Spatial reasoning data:
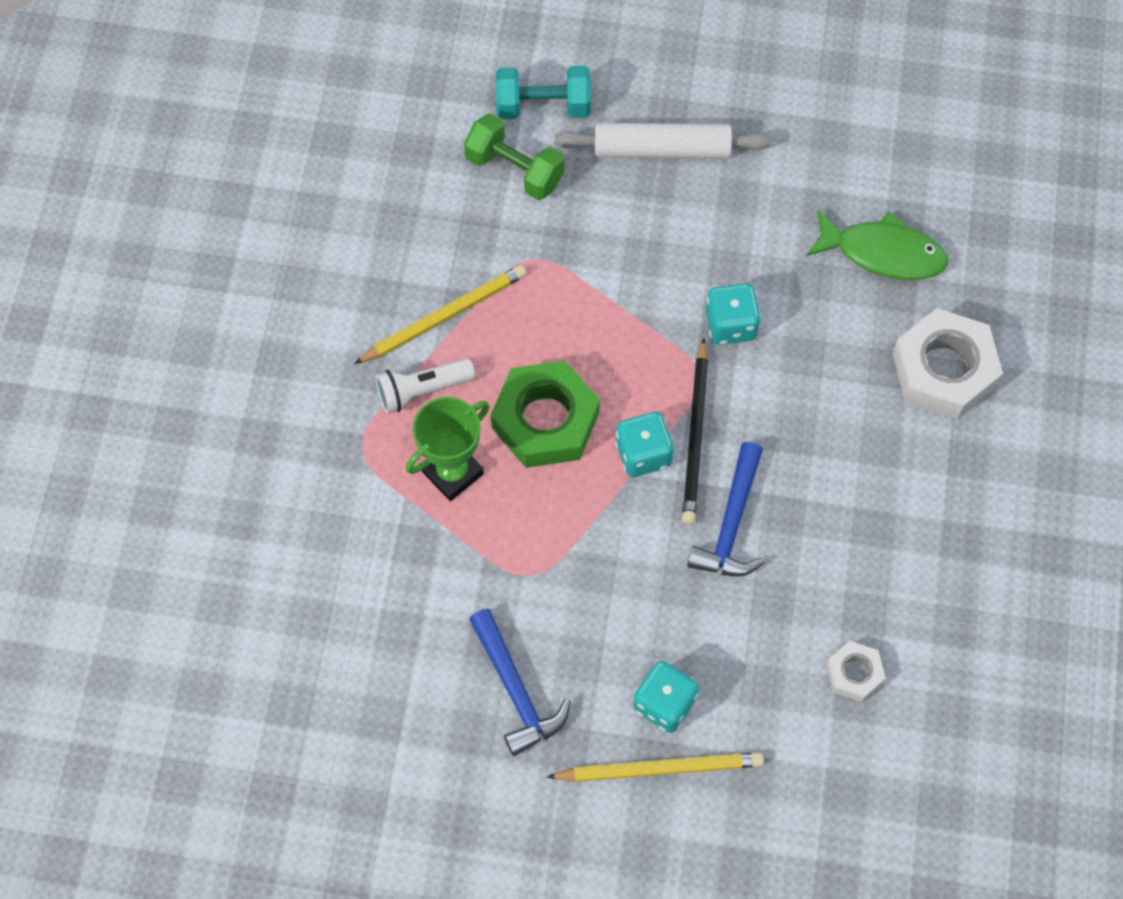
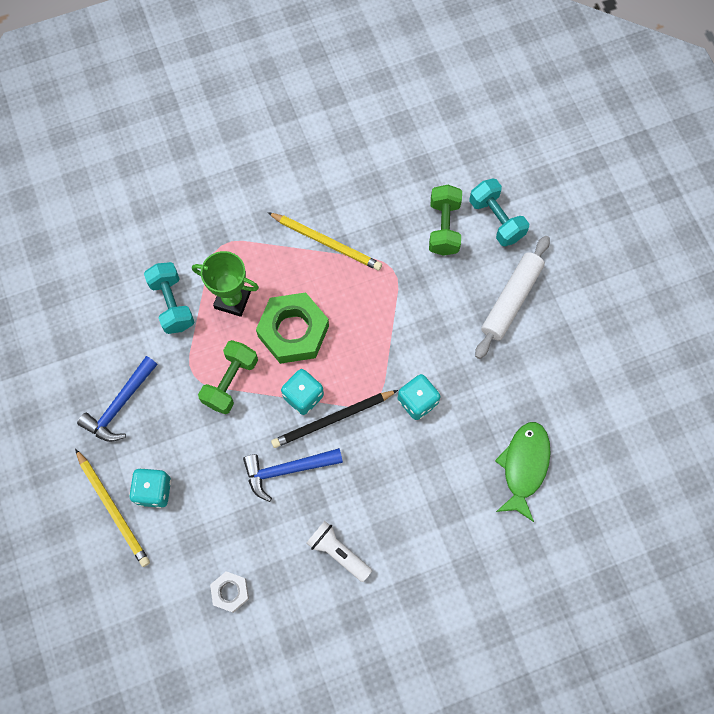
camera: 60 degrees right, 5 degrees up
(409, 552) = (172, 304): none -> turquoise dumbbell
(422, 390) = (273, 256): white flashlight -> white flashlight (338, 552)
(569, 533) = (230, 382): none -> green dumbbell
(662, 149) = (511, 300): white rolling pin -> white rolling pin turned 60 degrees clockwise
(883, 253) = (524, 466): green fish -> green fish turned 150 degrees counterclockwise
(943, 370) = (465, 545): white nut -> none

## WHAT NEEDS TO BE DONE
The reply must consist of the records, repeated exactly, minus any images.

## RESPONSE TO THE TASK
camera: 60 degrees right, 5 degrees up
(409, 552) = (172, 304): none -> turquoise dumbbell
(422, 390) = (273, 256): white flashlight -> white flashlight (338, 552)
(569, 533) = (230, 382): none -> green dumbbell
(662, 149) = (511, 300): white rolling pin -> white rolling pin turned 60 degrees clockwise
(883, 253) = (524, 466): green fish -> green fish turned 150 degrees counterclockwise
(943, 370) = (465, 545): white nut -> none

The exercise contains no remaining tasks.